(The problem):
Every line of the records counts; transcribe each one exactly.

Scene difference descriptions
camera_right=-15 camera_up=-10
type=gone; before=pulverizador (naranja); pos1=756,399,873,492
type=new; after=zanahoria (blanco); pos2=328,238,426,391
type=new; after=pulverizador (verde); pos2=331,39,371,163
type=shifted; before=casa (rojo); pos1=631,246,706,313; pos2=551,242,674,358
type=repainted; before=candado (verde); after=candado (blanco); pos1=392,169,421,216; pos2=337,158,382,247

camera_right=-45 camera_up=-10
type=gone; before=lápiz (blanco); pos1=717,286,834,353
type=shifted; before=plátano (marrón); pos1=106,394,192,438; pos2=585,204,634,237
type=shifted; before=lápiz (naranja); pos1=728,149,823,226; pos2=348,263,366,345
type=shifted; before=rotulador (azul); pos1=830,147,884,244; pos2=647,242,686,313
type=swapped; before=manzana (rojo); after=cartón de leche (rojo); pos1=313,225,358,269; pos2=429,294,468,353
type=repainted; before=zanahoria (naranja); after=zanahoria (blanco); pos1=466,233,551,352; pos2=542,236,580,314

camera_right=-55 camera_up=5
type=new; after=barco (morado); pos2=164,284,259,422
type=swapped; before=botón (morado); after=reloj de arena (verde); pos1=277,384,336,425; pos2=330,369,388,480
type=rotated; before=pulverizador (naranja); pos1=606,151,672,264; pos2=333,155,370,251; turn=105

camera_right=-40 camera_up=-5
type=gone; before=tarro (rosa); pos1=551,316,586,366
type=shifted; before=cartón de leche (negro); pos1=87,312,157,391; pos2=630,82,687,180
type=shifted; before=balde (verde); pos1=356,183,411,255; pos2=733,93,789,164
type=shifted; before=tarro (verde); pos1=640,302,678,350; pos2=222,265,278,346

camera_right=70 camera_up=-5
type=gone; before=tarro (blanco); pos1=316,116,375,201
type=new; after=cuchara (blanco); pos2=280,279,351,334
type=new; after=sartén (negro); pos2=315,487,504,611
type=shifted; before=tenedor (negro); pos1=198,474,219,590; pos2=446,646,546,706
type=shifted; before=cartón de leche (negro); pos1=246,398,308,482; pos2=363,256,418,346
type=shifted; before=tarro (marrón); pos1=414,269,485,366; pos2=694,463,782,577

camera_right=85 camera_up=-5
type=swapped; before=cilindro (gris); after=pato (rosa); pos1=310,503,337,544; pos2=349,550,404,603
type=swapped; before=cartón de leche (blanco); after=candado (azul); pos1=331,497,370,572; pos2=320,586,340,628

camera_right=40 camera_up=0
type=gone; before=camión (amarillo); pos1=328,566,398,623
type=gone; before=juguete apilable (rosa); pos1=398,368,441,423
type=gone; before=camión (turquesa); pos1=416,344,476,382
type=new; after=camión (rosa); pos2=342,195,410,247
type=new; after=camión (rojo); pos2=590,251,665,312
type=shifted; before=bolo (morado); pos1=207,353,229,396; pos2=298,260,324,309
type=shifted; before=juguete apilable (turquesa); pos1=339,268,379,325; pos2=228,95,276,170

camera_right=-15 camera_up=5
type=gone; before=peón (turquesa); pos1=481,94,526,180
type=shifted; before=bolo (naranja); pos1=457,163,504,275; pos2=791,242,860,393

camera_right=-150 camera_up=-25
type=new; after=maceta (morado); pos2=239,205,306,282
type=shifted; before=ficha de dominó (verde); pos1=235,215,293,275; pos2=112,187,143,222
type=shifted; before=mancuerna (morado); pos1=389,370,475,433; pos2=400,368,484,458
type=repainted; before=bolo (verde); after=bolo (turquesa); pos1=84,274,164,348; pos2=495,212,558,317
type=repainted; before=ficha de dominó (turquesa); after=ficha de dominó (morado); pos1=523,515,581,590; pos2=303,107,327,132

(Output below):
camera_right=-15 camera_up=-10
type=gone; before=pulverizador (naranja); pos1=756,399,873,492
type=new; after=zanahoria (blanco); pos2=328,238,426,391
type=new; after=pulverizador (verde); pos2=331,39,371,163
type=shifted; before=casa (rojo); pos1=631,246,706,313; pos2=551,242,674,358
type=repainted; before=candado (verde); after=candado (blanco); pos1=392,169,421,216; pos2=337,158,382,247

camera_right=-45 camera_up=-10
type=gone; before=lápiz (blanco); pos1=717,286,834,353
type=shifted; before=plátano (marrón); pos1=106,394,192,438; pos2=585,204,634,237
type=shifted; before=lápiz (naranja); pos1=728,149,823,226; pos2=348,263,366,345
type=shifted; before=rotulador (azul); pos1=830,147,884,244; pos2=647,242,686,313
type=swapped; before=manzana (rojo); after=cartón de leche (rojo); pos1=313,225,358,269; pos2=429,294,468,353
type=repainted; before=zanahoria (naranja); after=zanahoria (blanco); pos1=466,233,551,352; pos2=542,236,580,314

camera_right=-55 camera_up=5
type=new; after=barco (morado); pos2=164,284,259,422
type=swapped; before=botón (morado); after=reloj de arena (verde); pos1=277,384,336,425; pos2=330,369,388,480
type=rotated; before=pulverizador (naranja); pos1=606,151,672,264; pos2=333,155,370,251; turn=105

camera_right=-40 camera_up=-5
type=gone; before=tarro (rosa); pos1=551,316,586,366
type=shifted; before=cartón de leche (negro); pos1=87,312,157,391; pos2=630,82,687,180
type=shifted; before=balde (verde); pos1=356,183,411,255; pos2=733,93,789,164
type=shifted; before=tarro (verde); pos1=640,302,678,350; pos2=222,265,278,346

camera_right=70 camera_up=-5
type=gone; before=tarro (blanco); pos1=316,116,375,201
type=new; after=cuchara (blanco); pos2=280,279,351,334
type=new; after=sartén (negro); pos2=315,487,504,611
type=shifted; before=tenedor (negro); pos1=198,474,219,590; pos2=446,646,546,706
type=shifted; before=cartón de leche (negro); pos1=246,398,308,482; pos2=363,256,418,346
type=shifted; before=tarro (marrón); pos1=414,269,485,366; pos2=694,463,782,577

camera_right=85 camera_up=-5
type=swapped; before=cilindro (gris); after=pato (rosa); pos1=310,503,337,544; pos2=349,550,404,603
type=swapped; before=cartón de leche (blanco); after=candado (azul); pos1=331,497,370,572; pos2=320,586,340,628

camera_right=40 camera_up=0
type=gone; before=camión (amarillo); pos1=328,566,398,623
type=gone; before=juguete apilable (rosa); pos1=398,368,441,423
type=gone; before=camión (turquesa); pos1=416,344,476,382
type=new; after=camión (rosa); pos2=342,195,410,247
type=new; after=camión (rojo); pos2=590,251,665,312
type=shifted; before=bolo (morado); pos1=207,353,229,396; pos2=298,260,324,309
type=shifted; before=juguete apilable (turquesa); pos1=339,268,379,325; pos2=228,95,276,170

camera_right=-15 camera_up=5
type=gone; before=peón (turquesa); pos1=481,94,526,180
type=shifted; before=bolo (naranja); pos1=457,163,504,275; pos2=791,242,860,393

camera_right=-150 camera_up=-25
type=new; after=maceta (morado); pos2=239,205,306,282
type=shifted; before=ficha de dominó (verde); pos1=235,215,293,275; pos2=112,187,143,222
type=shifted; before=mancuerna (morado); pos1=389,370,475,433; pos2=400,368,484,458
type=repainted; before=bolo (verde); after=bolo (turquesa); pos1=84,274,164,348; pos2=495,212,558,317
type=repainted; before=ficha de dominó (turquesa); after=ficha de dominó (morado); pos1=523,515,581,590; pos2=303,107,327,132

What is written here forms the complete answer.